» **Your assignment**: Take from the data every line in which the word "rectangle" is found.

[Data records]

# # # #

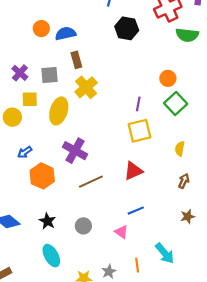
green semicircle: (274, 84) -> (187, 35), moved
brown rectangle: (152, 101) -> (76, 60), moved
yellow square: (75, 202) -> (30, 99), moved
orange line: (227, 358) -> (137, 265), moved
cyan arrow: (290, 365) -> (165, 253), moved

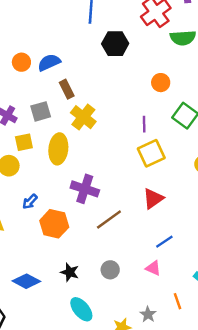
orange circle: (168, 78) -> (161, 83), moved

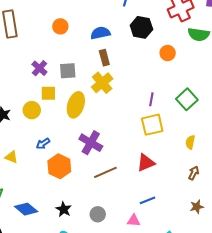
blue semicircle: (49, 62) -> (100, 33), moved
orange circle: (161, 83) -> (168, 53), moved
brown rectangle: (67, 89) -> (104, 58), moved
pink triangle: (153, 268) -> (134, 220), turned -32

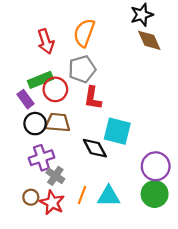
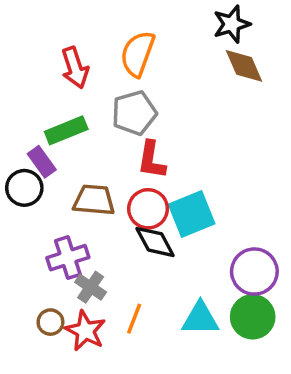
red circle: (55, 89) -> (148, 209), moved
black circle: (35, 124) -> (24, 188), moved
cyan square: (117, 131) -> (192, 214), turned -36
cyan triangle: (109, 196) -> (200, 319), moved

# # # #

» **Answer space**:
brown rectangle: (152, 101) -> (76, 60), moved
brown rectangle: (67, 89) -> (104, 58), moved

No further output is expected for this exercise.